From the first line to the last, output the data exactly as it stands, minus its pictures.

[Dataset excerpts]

►

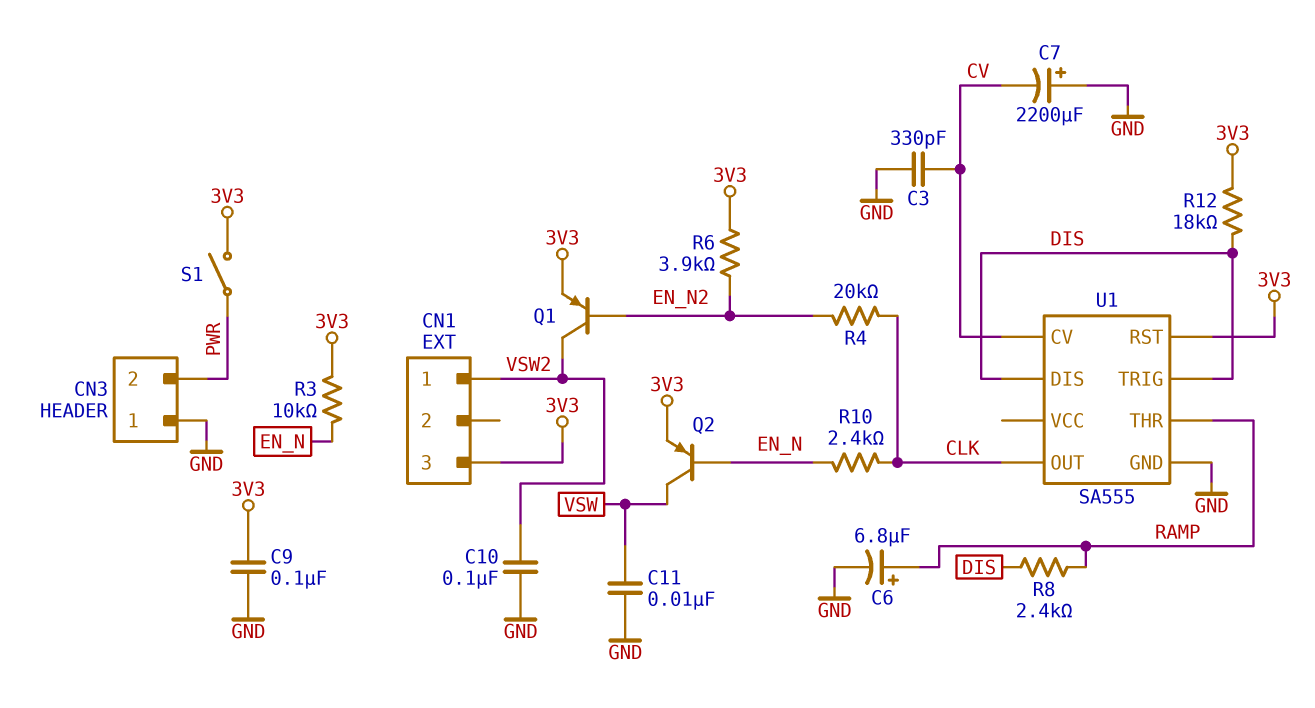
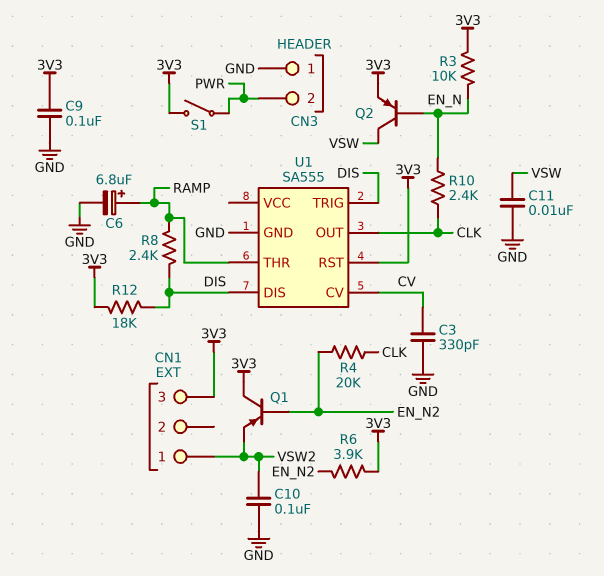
C7: 2200uF (plus GND, minus CV) -> none
Q1: PNP (B EN_N2, C VSW2, E 3V3) -> PNP (B EN_N2, C 3V3, E VSW2)

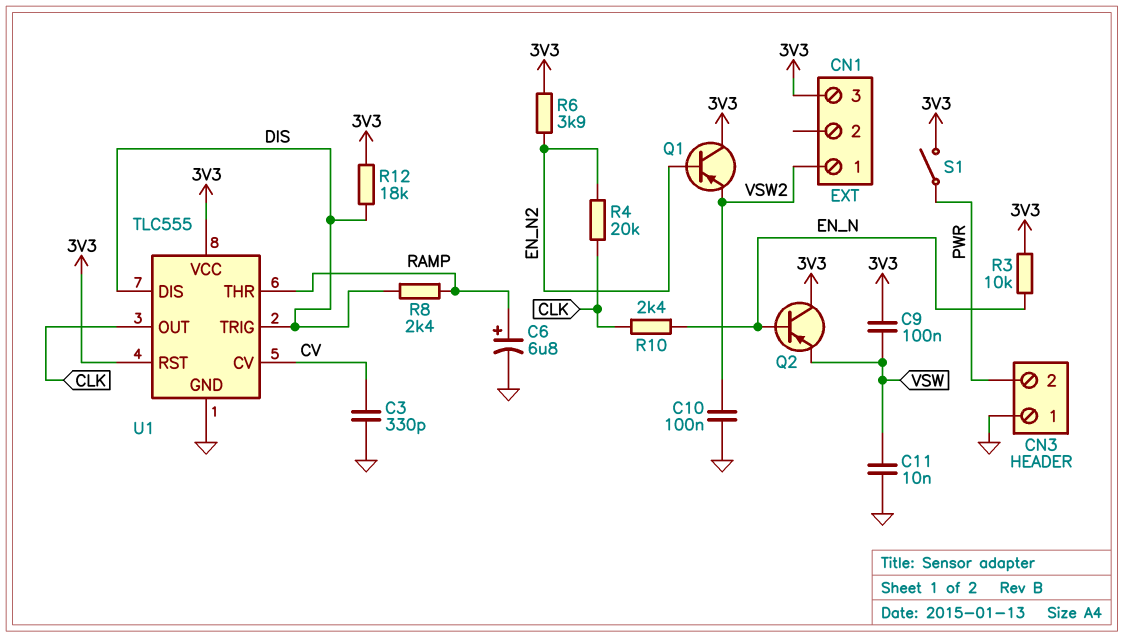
C9: 100nF (3V3, GND) -> 100nF (3V3, VSW)
Q2: PNP (B EN_N, C VSW, E 3V3) -> PNP (B EN_N, C 3V3, E VSW)
U1: SA555 -> TLC555
U1 pin VCC: none -> 3V3

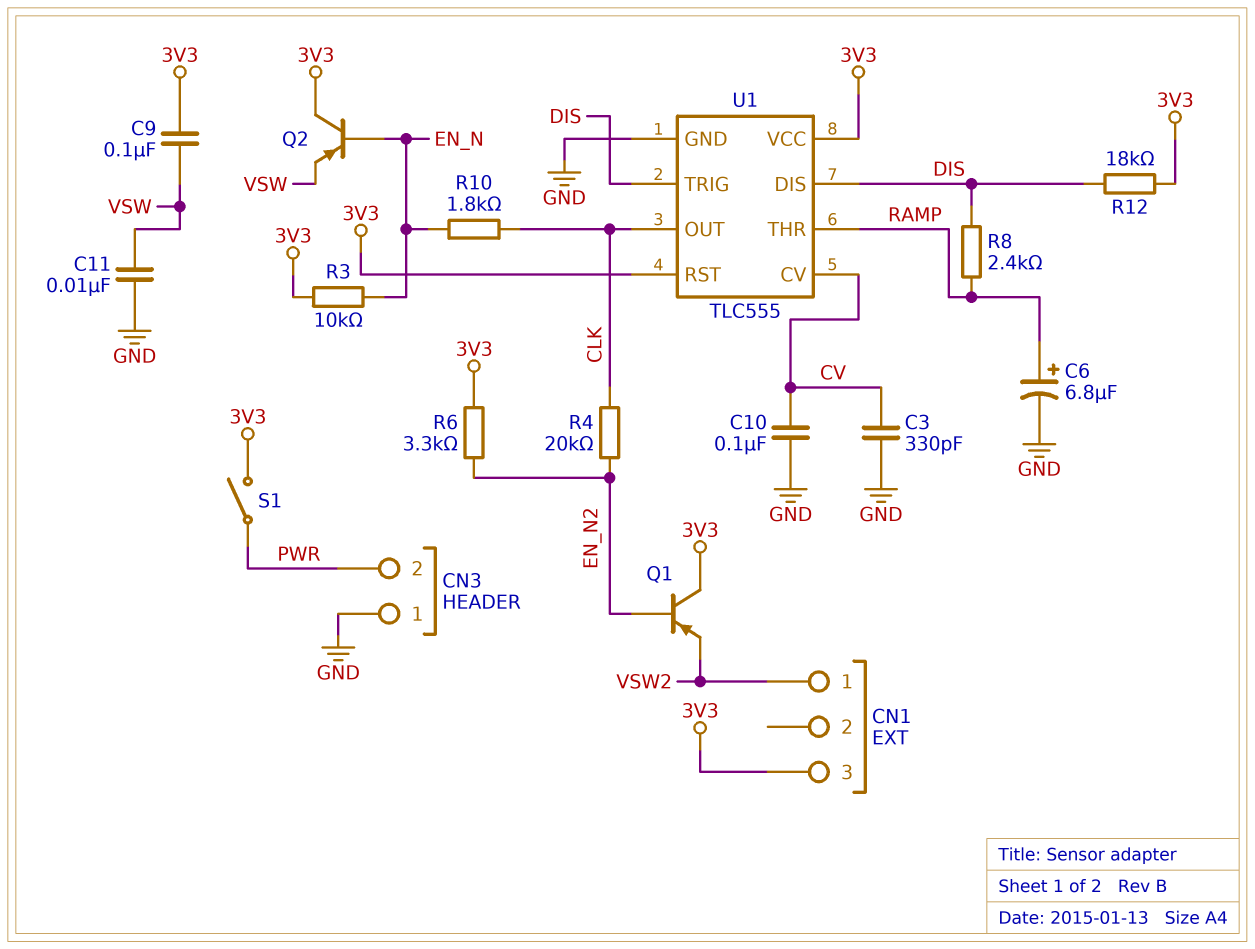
C10: 100nF (GND, VSW2) -> 100nF (CV, GND)
R6: 3.9k (3V3, EN_N2) -> 3.3k (3V3, EN_N2)
R10: 2.4k (CLK, EN_N) -> 1.8k (CLK, EN_N)

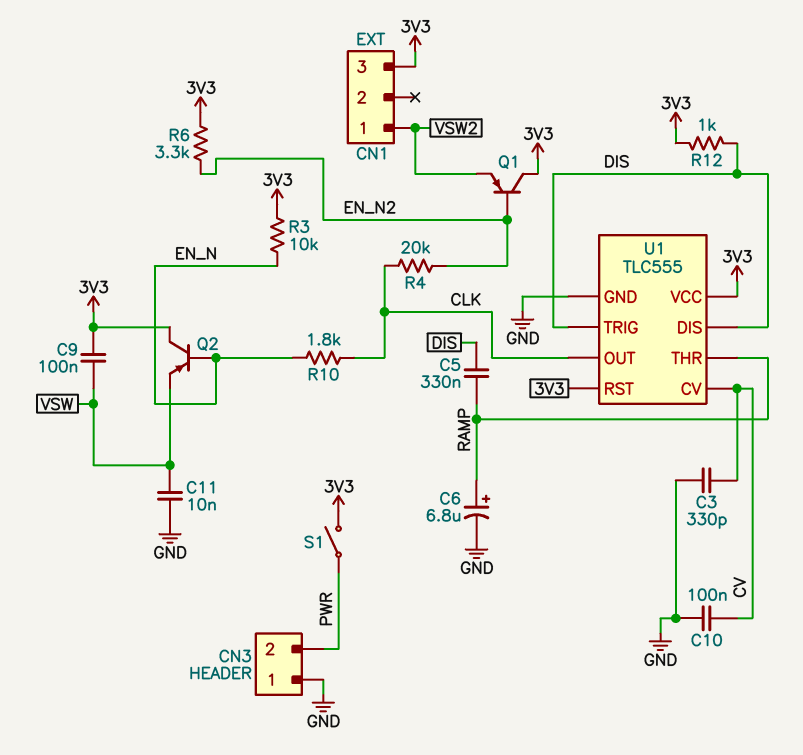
C5: none -> 330nF (DIS, RAMP)
R8: 2.4k (DIS, RAMP) -> none
R12: 18k (3V3, DIS) -> 1k (3V3, DIS)

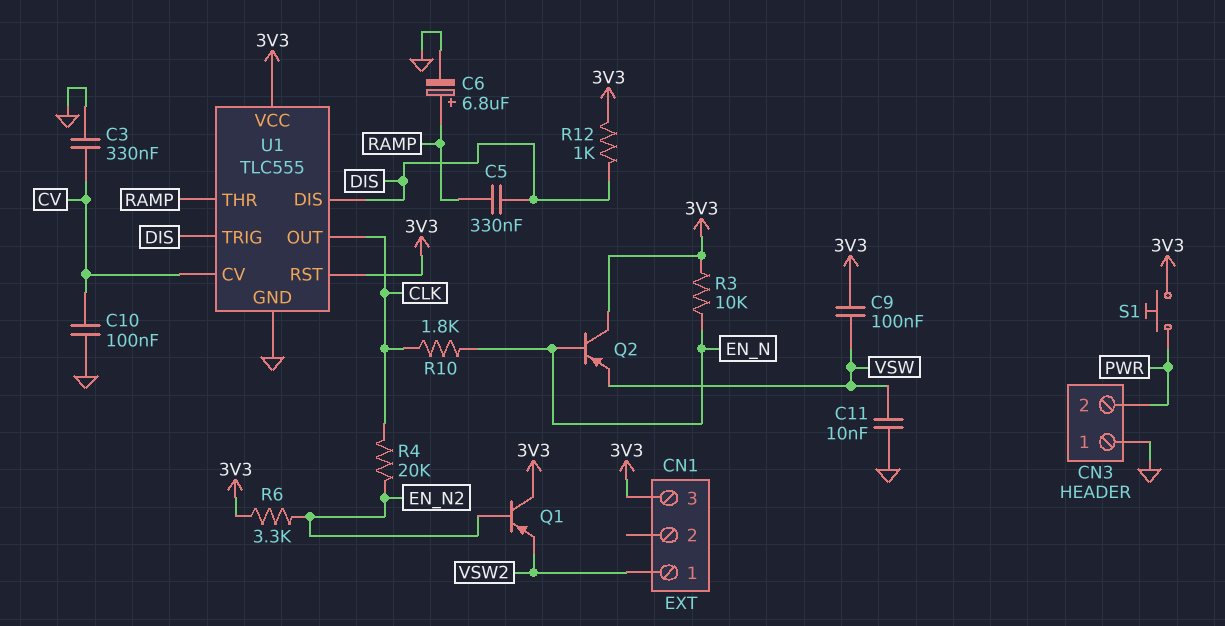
C3: 330pF (CV, GND) -> 330nF (CV, GND)
S1: switch (3V3, PWR) -> button (3V3, PWR)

◄

• [PROBLEM SOLUTION]:
C7: 2200uF (plus GND, minus CV) -> none
Q1: PNP (B EN_N2, C VSW2, E 3V3) -> PNP (B EN_N2, C 3V3, E VSW2)

C9: 100nF (3V3, GND) -> 100nF (3V3, VSW)
Q2: PNP (B EN_N, C VSW, E 3V3) -> PNP (B EN_N, C 3V3, E VSW)
U1: SA555 -> TLC555
U1 pin VCC: none -> 3V3

C10: 100nF (GND, VSW2) -> 100nF (CV, GND)
R6: 3.9k (3V3, EN_N2) -> 3.3k (3V3, EN_N2)
R10: 2.4k (CLK, EN_N) -> 1.8k (CLK, EN_N)

C5: none -> 330nF (DIS, RAMP)
R8: 2.4k (DIS, RAMP) -> none
R12: 18k (3V3, DIS) -> 1k (3V3, DIS)

C3: 330pF (CV, GND) -> 330nF (CV, GND)
S1: switch (3V3, PWR) -> button (3V3, PWR)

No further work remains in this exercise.